Print the lines that run from the line with "purple triangle: moved 26 px down" to the line with "red diamond: moved 8 px left, 18 px down", keeping both end lines, exactly as they appear in the entries below, and nothing else.

- SUPPLIED MATERIAL:
[Start of Attachment]

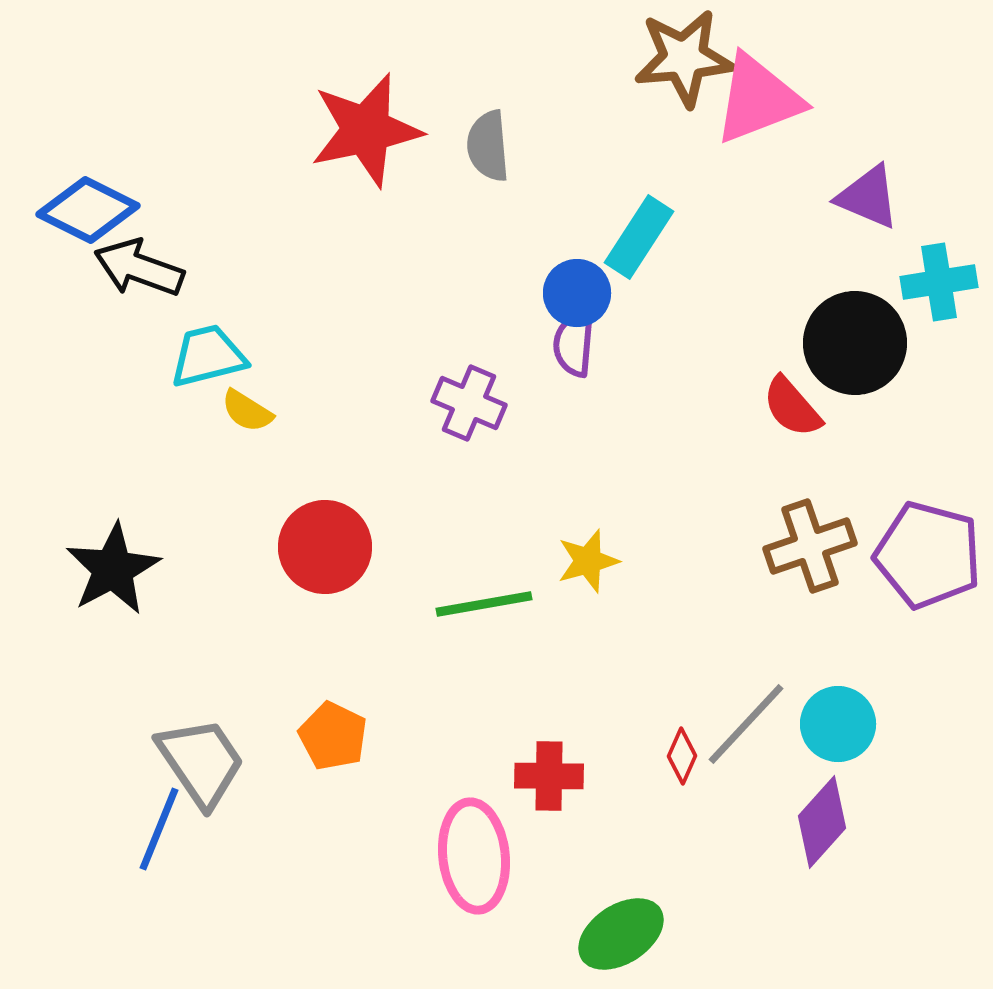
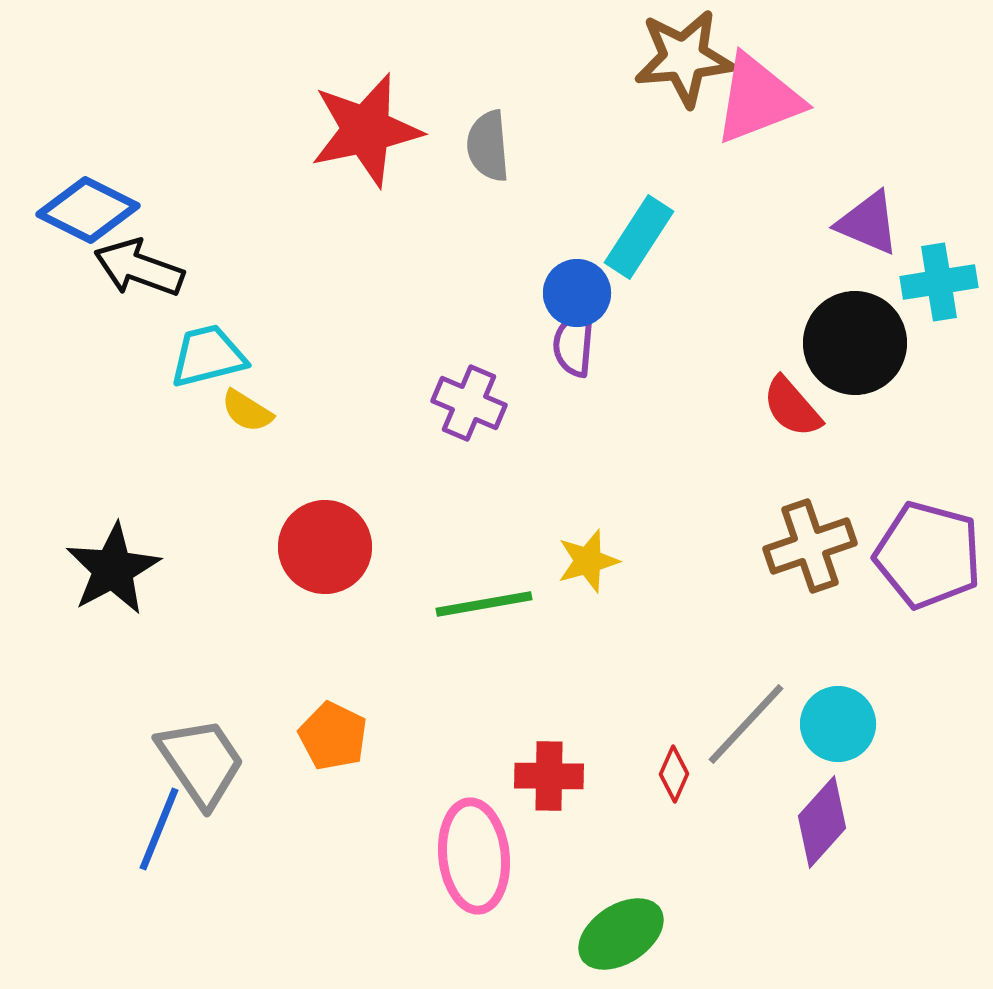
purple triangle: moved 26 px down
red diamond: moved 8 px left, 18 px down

[End of Attachment]
[Start of Attachment]

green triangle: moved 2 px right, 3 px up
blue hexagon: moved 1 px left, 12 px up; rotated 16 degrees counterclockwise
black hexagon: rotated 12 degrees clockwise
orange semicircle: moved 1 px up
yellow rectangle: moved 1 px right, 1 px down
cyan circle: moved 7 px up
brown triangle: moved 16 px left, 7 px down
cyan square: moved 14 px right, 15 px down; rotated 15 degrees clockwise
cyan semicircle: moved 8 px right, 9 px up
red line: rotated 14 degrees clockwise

[End of Attachment]
[Start of Attachment]

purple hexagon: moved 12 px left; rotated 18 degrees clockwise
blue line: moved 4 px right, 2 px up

[End of Attachment]

- OUTPUT FOR THIS TASK:
purple triangle: moved 26 px down
red diamond: moved 8 px left, 18 px down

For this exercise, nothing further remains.